• _TASK GOAL_
When a line below contains the word "lamp", copy that line.

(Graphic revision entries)

━━━━

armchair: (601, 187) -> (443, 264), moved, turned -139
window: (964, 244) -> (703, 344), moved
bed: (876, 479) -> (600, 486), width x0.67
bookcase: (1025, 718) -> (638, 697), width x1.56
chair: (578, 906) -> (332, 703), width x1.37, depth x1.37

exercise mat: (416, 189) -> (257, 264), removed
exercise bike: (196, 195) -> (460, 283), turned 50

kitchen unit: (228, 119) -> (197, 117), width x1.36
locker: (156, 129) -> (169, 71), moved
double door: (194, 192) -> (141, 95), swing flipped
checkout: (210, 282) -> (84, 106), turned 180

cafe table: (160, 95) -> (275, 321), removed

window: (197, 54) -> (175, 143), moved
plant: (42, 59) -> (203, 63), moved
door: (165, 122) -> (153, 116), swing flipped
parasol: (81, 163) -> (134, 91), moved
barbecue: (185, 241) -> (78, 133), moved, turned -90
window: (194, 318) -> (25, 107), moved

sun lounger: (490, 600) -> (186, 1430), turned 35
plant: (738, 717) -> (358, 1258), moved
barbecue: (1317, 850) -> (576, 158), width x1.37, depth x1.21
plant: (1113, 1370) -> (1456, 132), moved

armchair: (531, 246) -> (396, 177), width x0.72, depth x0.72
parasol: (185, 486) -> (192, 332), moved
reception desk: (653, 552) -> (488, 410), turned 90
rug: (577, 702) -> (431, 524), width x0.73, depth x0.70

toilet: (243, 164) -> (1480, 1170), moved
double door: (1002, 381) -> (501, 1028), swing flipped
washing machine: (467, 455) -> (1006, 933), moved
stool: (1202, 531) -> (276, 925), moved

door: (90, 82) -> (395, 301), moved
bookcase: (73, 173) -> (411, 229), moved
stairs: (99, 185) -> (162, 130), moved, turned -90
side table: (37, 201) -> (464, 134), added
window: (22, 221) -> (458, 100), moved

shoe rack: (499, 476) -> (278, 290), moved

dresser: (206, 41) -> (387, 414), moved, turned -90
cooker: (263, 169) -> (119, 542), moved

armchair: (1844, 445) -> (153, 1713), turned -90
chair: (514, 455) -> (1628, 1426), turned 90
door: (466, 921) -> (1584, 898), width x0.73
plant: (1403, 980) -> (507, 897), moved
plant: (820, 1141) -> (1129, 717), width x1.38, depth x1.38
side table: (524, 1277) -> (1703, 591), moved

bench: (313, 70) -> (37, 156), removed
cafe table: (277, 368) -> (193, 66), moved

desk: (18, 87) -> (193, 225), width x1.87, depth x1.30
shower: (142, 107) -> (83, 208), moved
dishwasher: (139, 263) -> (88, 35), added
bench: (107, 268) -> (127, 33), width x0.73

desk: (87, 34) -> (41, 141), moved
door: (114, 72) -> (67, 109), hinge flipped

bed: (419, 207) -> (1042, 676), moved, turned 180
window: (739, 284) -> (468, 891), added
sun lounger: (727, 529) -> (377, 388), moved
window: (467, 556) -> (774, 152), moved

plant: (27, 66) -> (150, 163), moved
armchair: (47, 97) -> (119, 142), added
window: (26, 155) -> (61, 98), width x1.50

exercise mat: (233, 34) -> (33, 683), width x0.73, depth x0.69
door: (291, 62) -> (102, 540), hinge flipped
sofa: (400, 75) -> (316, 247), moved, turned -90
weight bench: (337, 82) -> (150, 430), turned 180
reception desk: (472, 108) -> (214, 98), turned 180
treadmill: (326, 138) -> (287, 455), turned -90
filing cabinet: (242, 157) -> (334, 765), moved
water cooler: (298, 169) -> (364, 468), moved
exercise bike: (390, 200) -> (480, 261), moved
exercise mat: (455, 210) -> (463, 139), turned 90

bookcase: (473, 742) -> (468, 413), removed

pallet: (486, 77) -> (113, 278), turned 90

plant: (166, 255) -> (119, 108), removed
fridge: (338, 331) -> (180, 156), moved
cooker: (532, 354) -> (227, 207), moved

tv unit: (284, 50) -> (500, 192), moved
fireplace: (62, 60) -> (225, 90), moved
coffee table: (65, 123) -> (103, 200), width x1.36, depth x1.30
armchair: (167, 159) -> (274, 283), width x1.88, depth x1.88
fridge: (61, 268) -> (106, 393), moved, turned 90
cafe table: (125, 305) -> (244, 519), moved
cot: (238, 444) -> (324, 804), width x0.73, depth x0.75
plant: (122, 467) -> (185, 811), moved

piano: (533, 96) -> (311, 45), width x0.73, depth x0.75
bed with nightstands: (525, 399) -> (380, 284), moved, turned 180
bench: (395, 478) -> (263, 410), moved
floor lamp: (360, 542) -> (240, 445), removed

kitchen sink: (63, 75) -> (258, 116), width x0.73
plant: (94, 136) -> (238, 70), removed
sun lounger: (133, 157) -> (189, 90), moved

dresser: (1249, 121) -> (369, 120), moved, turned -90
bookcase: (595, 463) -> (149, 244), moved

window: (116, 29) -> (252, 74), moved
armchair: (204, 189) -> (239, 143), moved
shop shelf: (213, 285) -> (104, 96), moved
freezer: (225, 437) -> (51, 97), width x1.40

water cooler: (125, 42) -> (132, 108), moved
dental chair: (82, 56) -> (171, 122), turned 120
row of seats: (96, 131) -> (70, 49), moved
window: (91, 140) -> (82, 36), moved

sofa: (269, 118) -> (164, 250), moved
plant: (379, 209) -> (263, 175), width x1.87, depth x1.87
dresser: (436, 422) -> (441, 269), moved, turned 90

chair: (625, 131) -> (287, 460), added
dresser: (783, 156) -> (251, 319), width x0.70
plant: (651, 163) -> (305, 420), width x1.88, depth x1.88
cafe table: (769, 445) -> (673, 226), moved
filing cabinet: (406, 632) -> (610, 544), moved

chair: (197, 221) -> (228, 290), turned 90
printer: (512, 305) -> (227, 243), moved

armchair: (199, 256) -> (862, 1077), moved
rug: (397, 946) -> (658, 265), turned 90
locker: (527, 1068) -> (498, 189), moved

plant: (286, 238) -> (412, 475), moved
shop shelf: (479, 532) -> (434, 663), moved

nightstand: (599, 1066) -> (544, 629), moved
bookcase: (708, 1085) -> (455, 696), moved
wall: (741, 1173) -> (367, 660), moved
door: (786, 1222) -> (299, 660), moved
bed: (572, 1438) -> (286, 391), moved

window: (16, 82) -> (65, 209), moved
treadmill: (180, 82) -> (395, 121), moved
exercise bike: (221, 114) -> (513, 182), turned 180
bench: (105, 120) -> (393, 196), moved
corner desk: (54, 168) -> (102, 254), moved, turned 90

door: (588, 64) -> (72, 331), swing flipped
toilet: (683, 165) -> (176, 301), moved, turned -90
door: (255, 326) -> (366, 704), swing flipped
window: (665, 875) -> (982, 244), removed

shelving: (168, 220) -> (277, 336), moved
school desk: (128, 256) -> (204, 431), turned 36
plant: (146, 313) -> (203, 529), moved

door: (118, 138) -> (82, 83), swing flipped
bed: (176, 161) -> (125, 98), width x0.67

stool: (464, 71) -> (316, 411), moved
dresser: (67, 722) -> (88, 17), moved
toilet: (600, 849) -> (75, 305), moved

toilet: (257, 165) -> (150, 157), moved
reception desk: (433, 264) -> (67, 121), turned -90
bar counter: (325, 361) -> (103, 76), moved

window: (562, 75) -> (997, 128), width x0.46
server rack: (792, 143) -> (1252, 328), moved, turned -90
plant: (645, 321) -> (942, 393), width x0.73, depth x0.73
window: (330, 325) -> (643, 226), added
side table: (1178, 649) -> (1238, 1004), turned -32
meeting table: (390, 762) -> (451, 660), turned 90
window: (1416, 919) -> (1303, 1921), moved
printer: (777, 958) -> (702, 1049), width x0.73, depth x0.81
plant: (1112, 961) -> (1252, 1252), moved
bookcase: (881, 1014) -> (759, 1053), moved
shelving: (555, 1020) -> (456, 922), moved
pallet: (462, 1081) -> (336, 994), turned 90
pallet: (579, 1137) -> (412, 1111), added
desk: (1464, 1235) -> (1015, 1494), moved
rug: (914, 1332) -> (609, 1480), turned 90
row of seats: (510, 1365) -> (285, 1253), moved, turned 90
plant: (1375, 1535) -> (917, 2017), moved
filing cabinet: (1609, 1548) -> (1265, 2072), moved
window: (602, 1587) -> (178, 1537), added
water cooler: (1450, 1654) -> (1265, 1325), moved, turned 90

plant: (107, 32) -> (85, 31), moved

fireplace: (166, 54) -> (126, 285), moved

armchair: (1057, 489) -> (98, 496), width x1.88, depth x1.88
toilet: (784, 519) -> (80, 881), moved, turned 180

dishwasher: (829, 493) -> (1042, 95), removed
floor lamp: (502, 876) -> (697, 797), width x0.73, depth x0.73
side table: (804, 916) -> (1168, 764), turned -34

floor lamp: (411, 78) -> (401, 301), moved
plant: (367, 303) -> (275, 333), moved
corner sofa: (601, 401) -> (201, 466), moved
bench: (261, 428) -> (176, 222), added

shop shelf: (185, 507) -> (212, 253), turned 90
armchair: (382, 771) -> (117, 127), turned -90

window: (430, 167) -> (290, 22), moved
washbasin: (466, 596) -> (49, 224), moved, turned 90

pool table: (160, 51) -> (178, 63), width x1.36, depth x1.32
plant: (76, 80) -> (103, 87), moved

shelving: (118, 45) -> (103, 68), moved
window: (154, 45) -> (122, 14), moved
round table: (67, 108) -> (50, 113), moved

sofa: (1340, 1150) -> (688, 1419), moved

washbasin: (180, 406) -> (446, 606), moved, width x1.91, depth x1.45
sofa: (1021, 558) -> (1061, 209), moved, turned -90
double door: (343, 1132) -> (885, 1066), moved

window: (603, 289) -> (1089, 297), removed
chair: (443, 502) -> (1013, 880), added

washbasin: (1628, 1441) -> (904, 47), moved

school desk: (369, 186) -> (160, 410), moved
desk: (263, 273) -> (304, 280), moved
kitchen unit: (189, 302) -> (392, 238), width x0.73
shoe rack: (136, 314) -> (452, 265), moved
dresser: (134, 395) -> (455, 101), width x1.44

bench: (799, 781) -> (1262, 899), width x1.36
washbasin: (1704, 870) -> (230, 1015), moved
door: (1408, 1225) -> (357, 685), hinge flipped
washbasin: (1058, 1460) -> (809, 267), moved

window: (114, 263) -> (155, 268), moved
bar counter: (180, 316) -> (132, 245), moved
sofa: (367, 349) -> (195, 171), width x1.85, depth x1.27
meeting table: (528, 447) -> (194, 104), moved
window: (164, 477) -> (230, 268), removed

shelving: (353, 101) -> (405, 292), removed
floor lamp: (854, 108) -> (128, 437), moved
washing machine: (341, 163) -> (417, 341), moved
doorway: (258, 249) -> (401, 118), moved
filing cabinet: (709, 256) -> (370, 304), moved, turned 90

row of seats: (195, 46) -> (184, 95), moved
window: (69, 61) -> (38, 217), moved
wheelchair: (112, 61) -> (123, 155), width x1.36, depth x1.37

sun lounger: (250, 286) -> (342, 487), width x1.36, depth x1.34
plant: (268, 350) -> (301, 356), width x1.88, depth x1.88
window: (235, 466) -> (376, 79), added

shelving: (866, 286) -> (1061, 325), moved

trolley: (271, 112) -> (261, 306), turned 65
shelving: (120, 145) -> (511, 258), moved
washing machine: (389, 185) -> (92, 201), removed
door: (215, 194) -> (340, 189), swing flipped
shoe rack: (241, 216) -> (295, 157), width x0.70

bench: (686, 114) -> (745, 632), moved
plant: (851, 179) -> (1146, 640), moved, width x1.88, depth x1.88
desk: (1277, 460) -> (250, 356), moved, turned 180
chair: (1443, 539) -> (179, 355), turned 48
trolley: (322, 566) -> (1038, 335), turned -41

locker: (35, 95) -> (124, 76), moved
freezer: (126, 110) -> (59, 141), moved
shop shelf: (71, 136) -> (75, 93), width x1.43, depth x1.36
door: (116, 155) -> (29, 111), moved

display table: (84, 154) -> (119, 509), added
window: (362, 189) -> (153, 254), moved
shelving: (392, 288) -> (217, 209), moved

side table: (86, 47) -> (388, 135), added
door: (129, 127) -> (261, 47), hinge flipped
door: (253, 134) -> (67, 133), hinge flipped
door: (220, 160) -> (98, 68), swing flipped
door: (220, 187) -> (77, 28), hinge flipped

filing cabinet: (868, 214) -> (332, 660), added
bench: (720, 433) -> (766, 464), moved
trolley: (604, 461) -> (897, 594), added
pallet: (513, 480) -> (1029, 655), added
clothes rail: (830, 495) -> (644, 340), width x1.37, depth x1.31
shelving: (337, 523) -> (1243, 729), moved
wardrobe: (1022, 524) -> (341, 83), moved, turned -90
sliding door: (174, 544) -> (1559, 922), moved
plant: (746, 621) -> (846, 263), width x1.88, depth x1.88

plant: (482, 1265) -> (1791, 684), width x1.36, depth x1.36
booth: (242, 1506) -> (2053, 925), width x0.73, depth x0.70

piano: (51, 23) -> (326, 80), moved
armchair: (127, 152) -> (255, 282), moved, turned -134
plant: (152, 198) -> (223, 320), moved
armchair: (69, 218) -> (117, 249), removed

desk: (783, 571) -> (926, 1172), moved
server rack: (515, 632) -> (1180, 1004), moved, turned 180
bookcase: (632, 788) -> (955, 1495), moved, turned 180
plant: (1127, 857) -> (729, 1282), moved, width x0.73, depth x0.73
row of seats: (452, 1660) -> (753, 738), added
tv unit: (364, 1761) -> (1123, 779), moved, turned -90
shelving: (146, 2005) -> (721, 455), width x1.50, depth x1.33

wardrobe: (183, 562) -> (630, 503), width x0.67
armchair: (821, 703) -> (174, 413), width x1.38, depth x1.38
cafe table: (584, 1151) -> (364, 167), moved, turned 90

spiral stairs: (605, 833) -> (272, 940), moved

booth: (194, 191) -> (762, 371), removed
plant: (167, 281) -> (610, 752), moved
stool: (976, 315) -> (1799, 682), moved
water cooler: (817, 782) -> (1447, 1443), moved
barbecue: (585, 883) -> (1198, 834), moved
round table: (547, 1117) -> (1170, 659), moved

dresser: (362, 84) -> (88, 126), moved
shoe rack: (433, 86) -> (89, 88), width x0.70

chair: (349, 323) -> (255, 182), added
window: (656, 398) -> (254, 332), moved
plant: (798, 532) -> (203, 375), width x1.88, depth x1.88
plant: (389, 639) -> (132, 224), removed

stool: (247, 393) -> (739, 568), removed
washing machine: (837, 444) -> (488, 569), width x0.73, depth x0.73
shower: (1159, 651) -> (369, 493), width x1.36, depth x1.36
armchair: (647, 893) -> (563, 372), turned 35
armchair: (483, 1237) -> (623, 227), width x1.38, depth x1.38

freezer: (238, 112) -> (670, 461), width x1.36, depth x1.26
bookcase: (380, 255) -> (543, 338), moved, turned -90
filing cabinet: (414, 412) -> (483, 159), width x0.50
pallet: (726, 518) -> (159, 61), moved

━━━━

• _TASK OUTPUT_
floor lamp: (360, 542) -> (240, 445), removed
floor lamp: (502, 876) -> (697, 797), width x0.73, depth x0.73
floor lamp: (411, 78) -> (401, 301), moved
floor lamp: (854, 108) -> (128, 437), moved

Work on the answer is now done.